[Start of Attachment]
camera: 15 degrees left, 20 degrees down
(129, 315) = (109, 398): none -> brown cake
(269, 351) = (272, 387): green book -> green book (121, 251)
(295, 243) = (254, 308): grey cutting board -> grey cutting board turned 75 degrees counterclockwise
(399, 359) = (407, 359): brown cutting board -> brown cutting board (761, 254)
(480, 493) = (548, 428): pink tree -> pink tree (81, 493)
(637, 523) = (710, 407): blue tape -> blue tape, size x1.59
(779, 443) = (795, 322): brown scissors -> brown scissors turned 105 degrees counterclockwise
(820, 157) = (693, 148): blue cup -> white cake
[End of Attachment]
** Work order **
Return all lines in the entries above that carry the word "board".

** Answer to the exercise **
(295, 243) = (254, 308): grey cutting board -> grey cutting board turned 75 degrees counterclockwise
(399, 359) = (407, 359): brown cutting board -> brown cutting board (761, 254)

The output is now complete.